**DATASET EXCERPTS:**
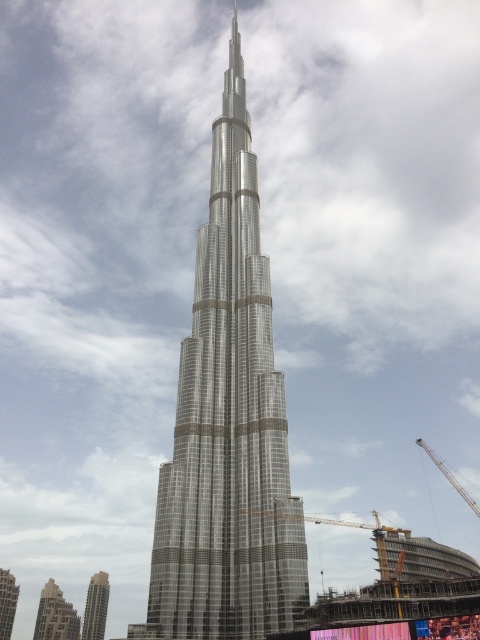
Which is below, metallic yellow crane at lower center or silver glass skyscraper at lower left?

Positioned lower is silver glass skyscraper at lower left.

Is the position of metallic yellow crane at lower center less distant than that of silver glass skyscraper at lower left?

Yes, metallic yellow crane at lower center is closer to the viewer.

This screenshot has height=640, width=480. I want to click on metallic yellow crane at lower center, so pyautogui.click(x=356, y=528).

Does metallic yellow crane at lower center appear over silver metallic skyscraper at center?

Correct, metallic yellow crane at lower center is located above silver metallic skyscraper at center.

Based on the photo, between metallic yellow crane at lower center and silver metallic skyscraper at center, which one is positioned lower?

silver metallic skyscraper at center

The height and width of the screenshot is (640, 480). Find the location of `metallic yellow crane at lower center`. metallic yellow crane at lower center is located at coordinates (356, 528).

Between silver metallic tower at center and silver glass skyscraper at lower left, which one is positioned lower?

silver glass skyscraper at lower left is lower down.

Based on the photo, can you confirm if silver metallic tower at center is taller than silver glass skyscraper at lower left?

Correct, silver metallic tower at center is much taller as silver glass skyscraper at lower left.

Between point (225, 80) and point (95, 577), which one is positioned in front?

Point (95, 577) is in front.

I want to click on silver metallic tower at center, so click(x=228, y=426).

**TO DO:** In all the entries, switch "metallic yellow crane" to "yellow tower crane" and write the lines out again, changing nothing else and leaving out the pictures.

**WRITTEN ANSWER:**
Which is below, yellow tower crane at lower center or silver glass skyscraper at lower left?

Positioned lower is silver glass skyscraper at lower left.

Is the position of yellow tower crane at lower center less distant than that of silver glass skyscraper at lower left?

Yes, yellow tower crane at lower center is closer to the viewer.

This screenshot has height=640, width=480. I want to click on yellow tower crane at lower center, so pyautogui.click(x=356, y=528).

Does yellow tower crane at lower center appear over silver metallic skyscraper at center?

Correct, yellow tower crane at lower center is located above silver metallic skyscraper at center.

Based on the photo, between yellow tower crane at lower center and silver metallic skyscraper at center, which one is positioned lower?

silver metallic skyscraper at center

The height and width of the screenshot is (640, 480). Find the location of `yellow tower crane at lower center`. yellow tower crane at lower center is located at coordinates (356, 528).

Between silver metallic tower at center and silver glass skyscraper at lower left, which one is positioned lower?

silver glass skyscraper at lower left is lower down.

Based on the photo, can you confirm if silver metallic tower at center is taller than silver glass skyscraper at lower left?

Correct, silver metallic tower at center is much taller as silver glass skyscraper at lower left.

Between point (225, 80) and point (95, 577), which one is positioned in front?

Point (95, 577) is in front.

I want to click on silver metallic tower at center, so click(x=228, y=426).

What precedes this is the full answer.